◆ **Source data**:
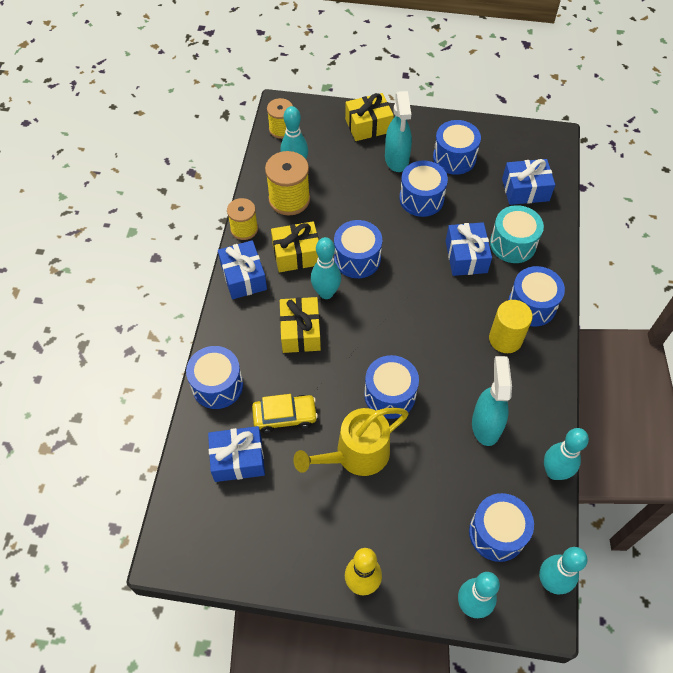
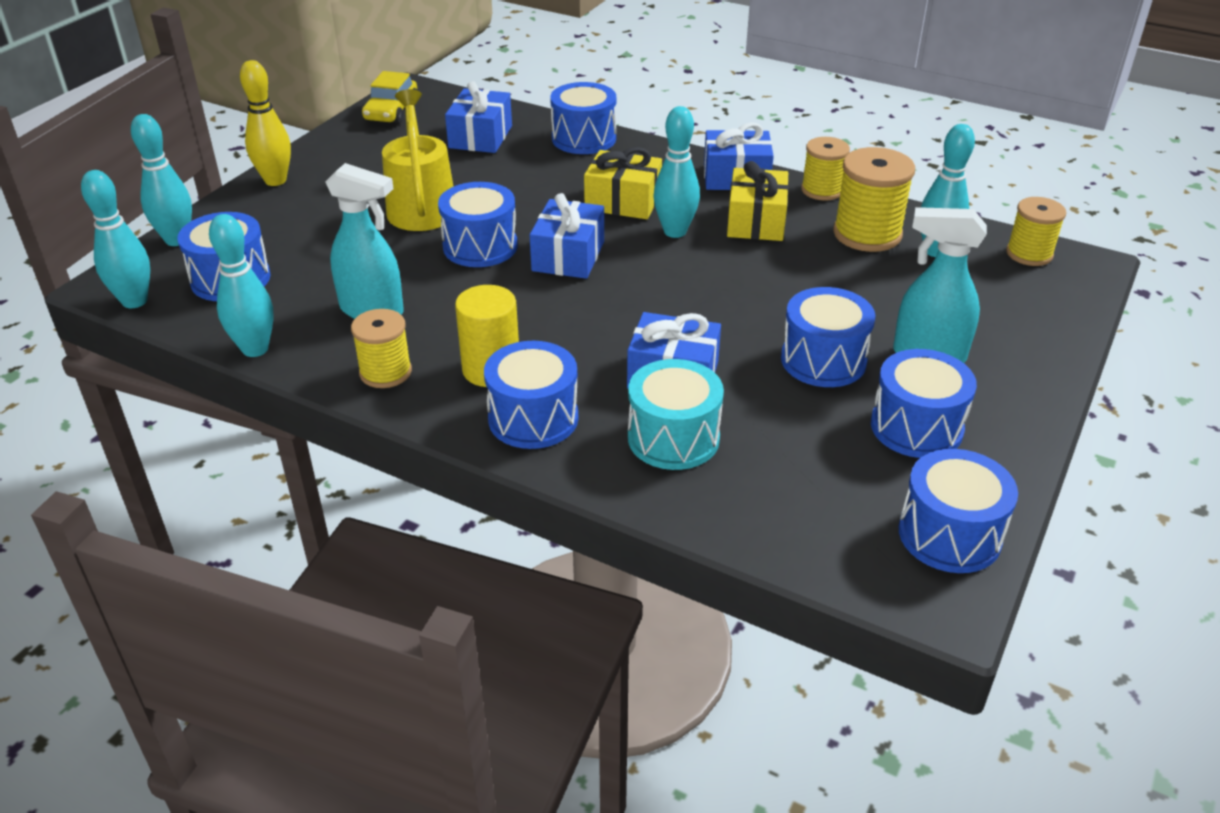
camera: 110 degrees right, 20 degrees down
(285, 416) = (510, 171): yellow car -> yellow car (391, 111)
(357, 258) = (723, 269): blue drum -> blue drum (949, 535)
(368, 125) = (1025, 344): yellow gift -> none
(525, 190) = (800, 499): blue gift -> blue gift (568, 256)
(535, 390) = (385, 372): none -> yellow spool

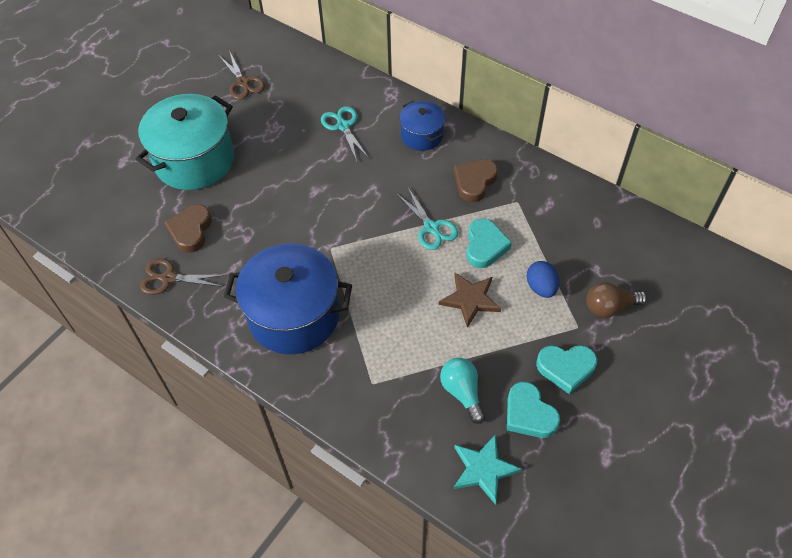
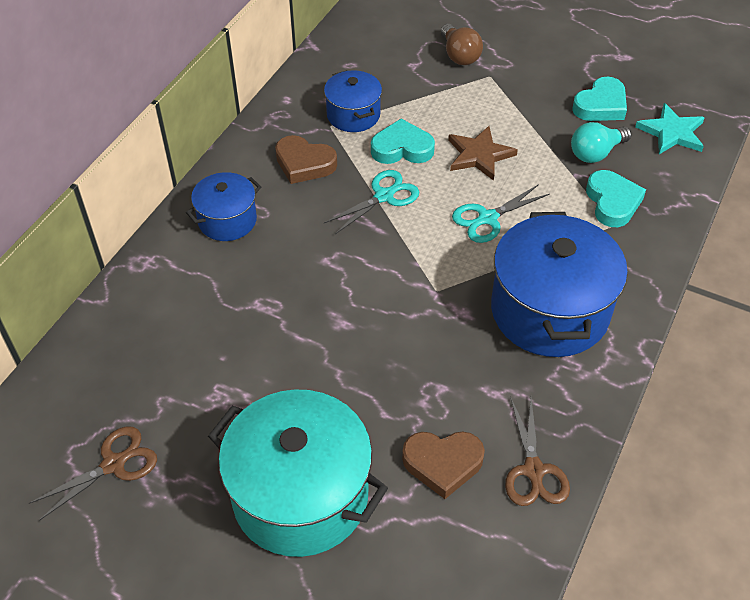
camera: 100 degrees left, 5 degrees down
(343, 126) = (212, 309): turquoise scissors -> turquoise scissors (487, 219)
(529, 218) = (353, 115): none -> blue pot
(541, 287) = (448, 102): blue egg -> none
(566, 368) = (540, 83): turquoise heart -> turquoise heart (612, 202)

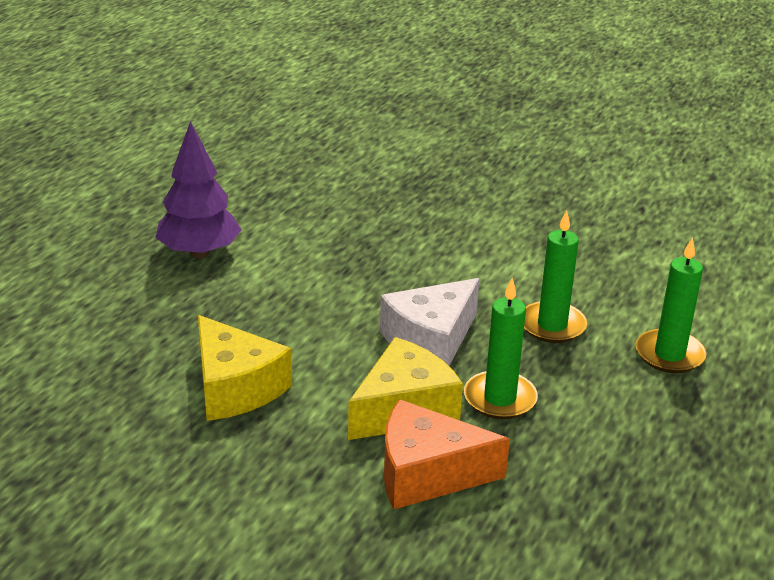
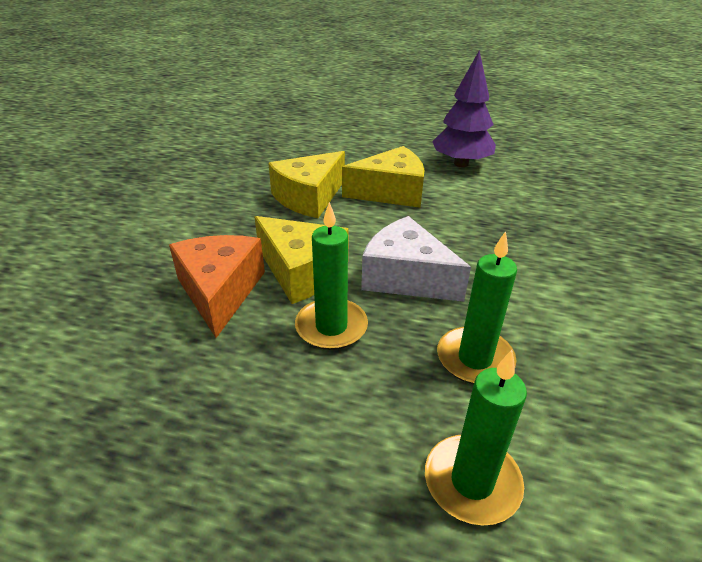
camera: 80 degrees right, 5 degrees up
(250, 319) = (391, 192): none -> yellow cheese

==

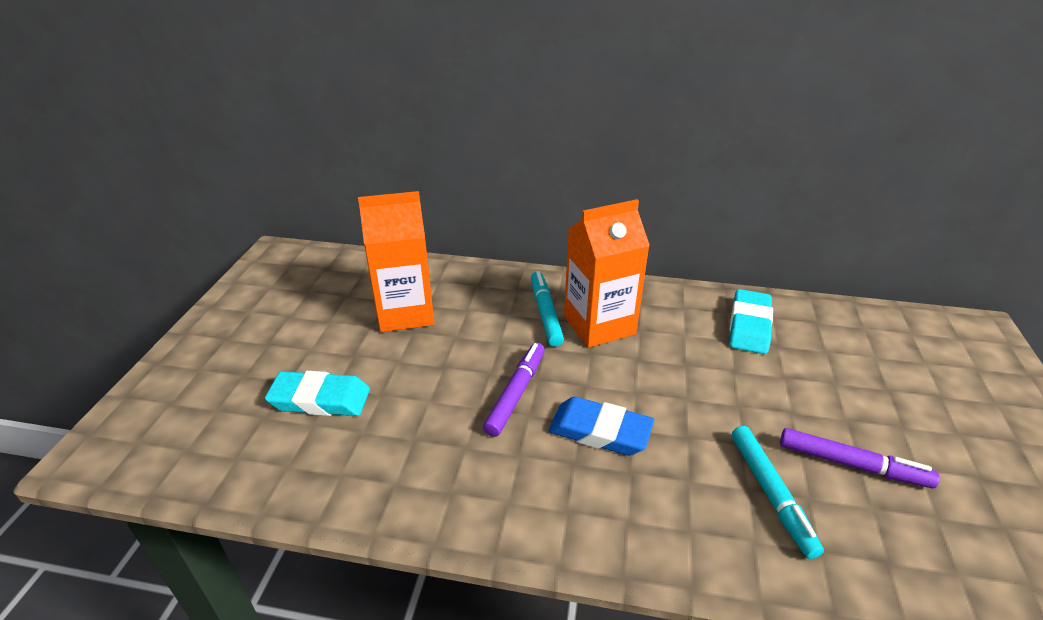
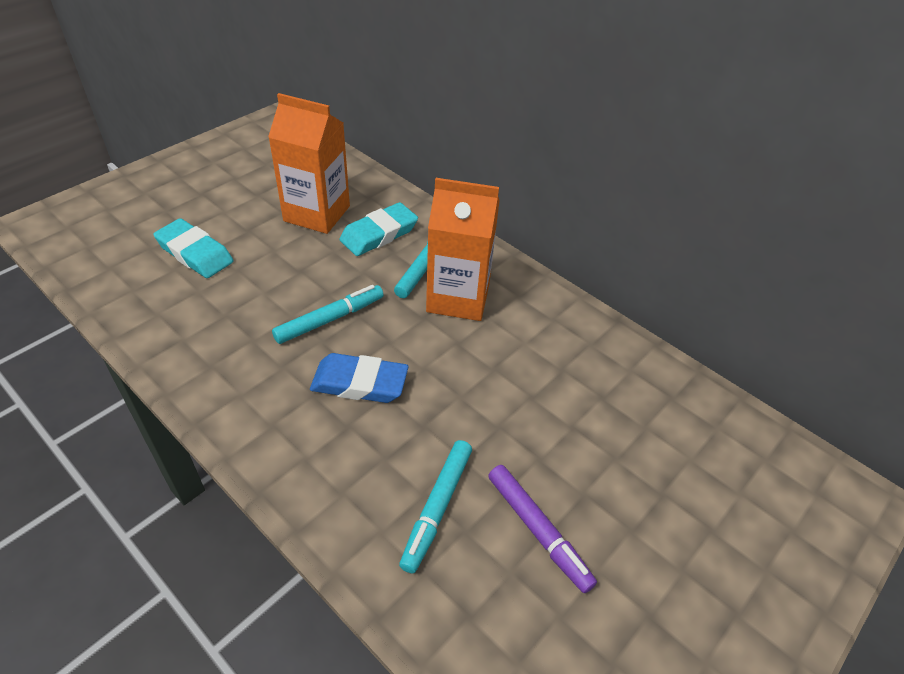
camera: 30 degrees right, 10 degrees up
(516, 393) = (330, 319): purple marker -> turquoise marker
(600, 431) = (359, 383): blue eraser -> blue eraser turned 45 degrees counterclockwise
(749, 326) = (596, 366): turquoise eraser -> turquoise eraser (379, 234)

...

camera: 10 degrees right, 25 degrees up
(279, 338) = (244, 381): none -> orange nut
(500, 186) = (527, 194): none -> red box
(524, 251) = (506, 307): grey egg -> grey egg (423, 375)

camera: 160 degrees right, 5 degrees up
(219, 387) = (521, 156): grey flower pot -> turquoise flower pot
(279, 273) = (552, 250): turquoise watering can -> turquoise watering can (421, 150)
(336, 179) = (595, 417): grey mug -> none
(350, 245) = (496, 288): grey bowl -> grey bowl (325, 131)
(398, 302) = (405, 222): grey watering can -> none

◆ **How to complete this task**: Look above for the line containing "(600, 431) = (359, 383): blue" and the line containing "(749, 326) = (596, 366): turquoise". Transcribe both, with the lines between them, exactly.

◆ **Response to the exercise**:
(600, 431) = (359, 383): blue eraser -> blue eraser turned 45 degrees counterclockwise
(749, 326) = (596, 366): turquoise eraser -> turquoise eraser (379, 234)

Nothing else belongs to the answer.